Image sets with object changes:
============================================================
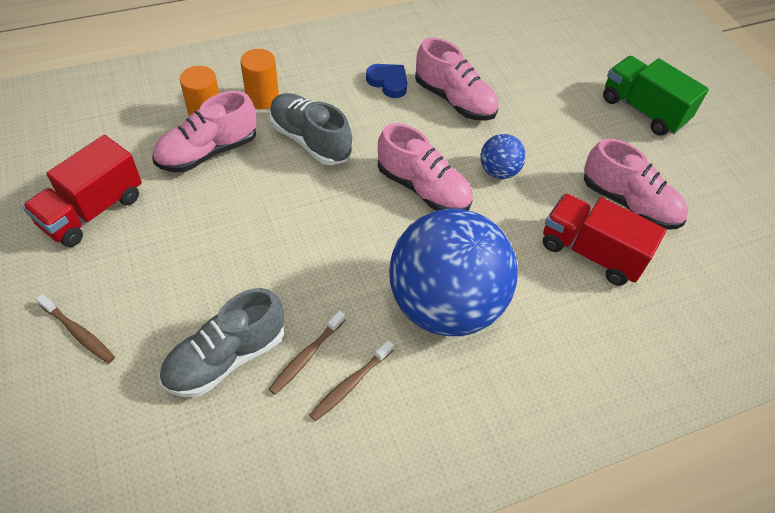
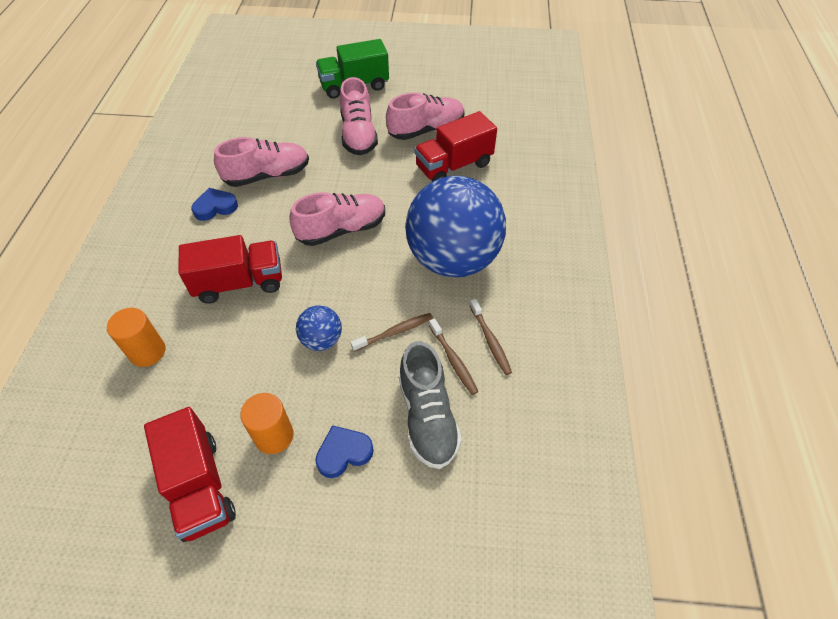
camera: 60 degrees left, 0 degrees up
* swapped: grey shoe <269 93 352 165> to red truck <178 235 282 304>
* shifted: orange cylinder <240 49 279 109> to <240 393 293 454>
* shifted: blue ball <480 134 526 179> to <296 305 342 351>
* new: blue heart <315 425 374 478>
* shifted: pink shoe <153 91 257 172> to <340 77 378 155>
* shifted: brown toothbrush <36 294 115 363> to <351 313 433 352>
============================================================
EXERCISE OBJECTIVE — Exact retyping is required: the line with "305 342 351>" through the end of the data, both ends included, and no other line.

COMPLETED TASK —
* shifted: blue ball <480 134 526 179> to <296 305 342 351>
* new: blue heart <315 425 374 478>
* shifted: pink shoe <153 91 257 172> to <340 77 378 155>
* shifted: brown toothbrush <36 294 115 363> to <351 313 433 352>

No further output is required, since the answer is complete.